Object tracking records

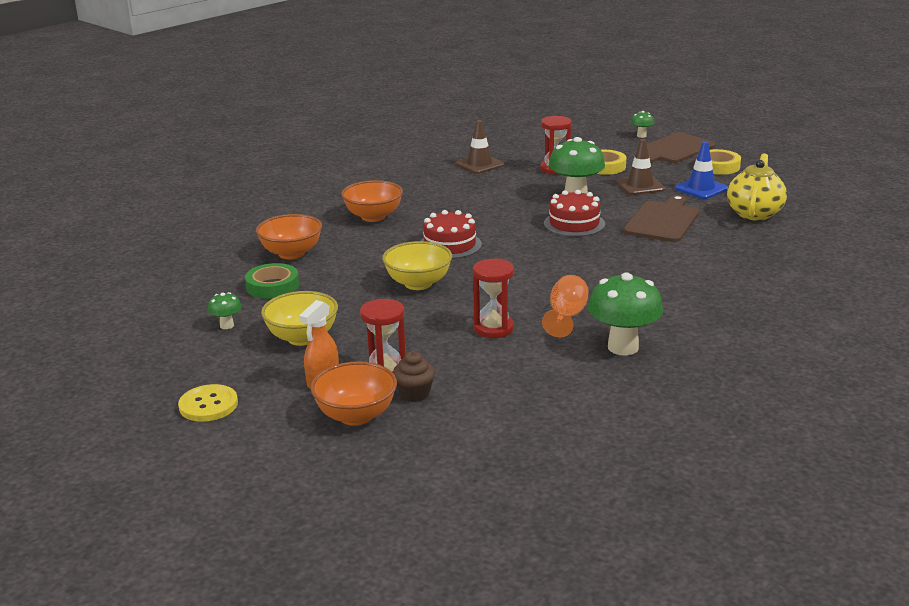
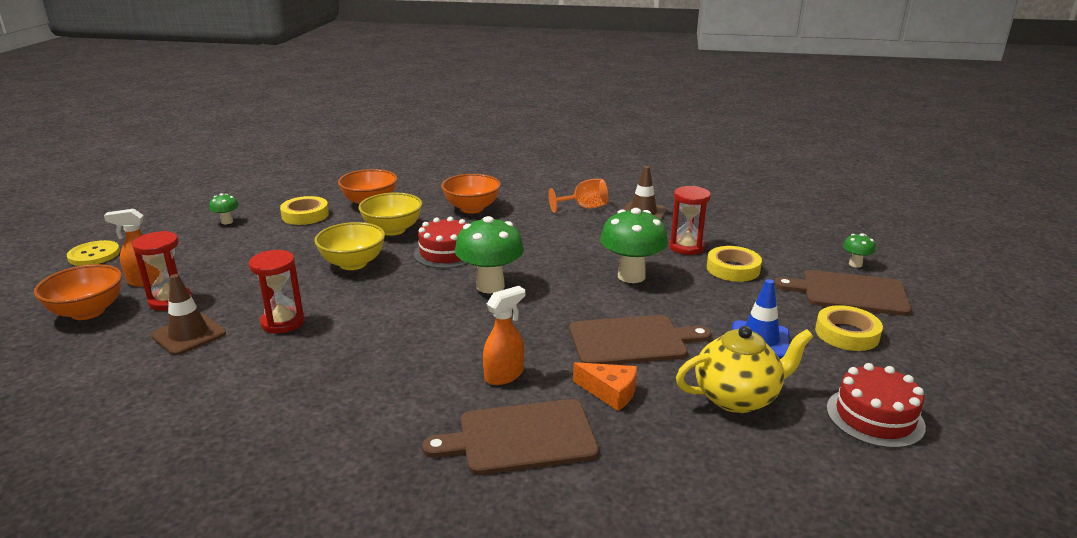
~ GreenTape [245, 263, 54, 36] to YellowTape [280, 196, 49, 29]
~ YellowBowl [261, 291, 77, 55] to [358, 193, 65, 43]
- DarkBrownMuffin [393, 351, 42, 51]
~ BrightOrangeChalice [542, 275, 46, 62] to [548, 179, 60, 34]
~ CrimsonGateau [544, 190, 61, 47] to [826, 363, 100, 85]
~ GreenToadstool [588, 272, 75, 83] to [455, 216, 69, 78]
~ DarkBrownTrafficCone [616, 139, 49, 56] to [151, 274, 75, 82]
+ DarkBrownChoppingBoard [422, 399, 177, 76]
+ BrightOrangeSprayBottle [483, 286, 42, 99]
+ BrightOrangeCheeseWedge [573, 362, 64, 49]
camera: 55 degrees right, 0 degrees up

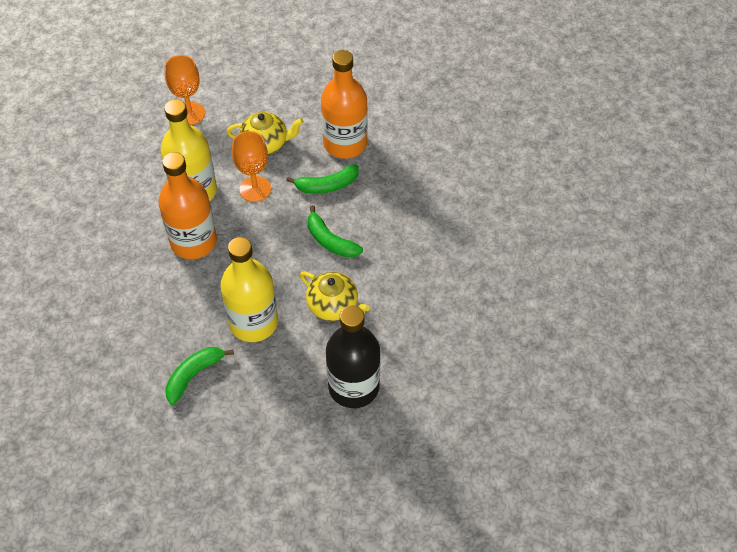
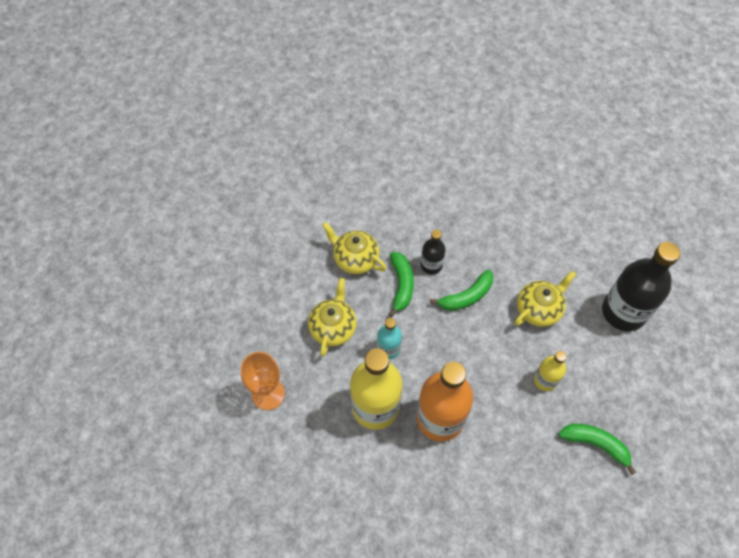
~ GreenToyBanana [165, 347, 69, 58] = [559, 424, 77, 51] 150 degrees clockwise
~ YellowFlask [220, 237, 58, 105] = [534, 351, 33, 40] x0.51
~ BrightOrangeChalice [232, 131, 39, 71] to TurquoiseFlask [377, 318, 25, 42]
~ BrightOrangeFlask [321, 50, 47, 109] to YellowTeaPot [322, 222, 64, 52]
+ BlackFlask [420, 230, 26, 44]
camera: 75 degrees left, 5 degrees up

Your assignment -
With the pictures left out, write out exactly the lines from the line containing "362, 64, 49]" through the last line of the entries above, both ends included, and no others.

Answer space -
+ BrightOrangeCheeseWedge [573, 362, 64, 49]
camera: 55 degrees right, 0 degrees up

~ GreenToyBanana [165, 347, 69, 58] = [559, 424, 77, 51] 150 degrees clockwise
~ YellowFlask [220, 237, 58, 105] = [534, 351, 33, 40] x0.51
~ BrightOrangeChalice [232, 131, 39, 71] to TurquoiseFlask [377, 318, 25, 42]
~ BrightOrangeFlask [321, 50, 47, 109] to YellowTeaPot [322, 222, 64, 52]
+ BlackFlask [420, 230, 26, 44]
camera: 75 degrees left, 5 degrees up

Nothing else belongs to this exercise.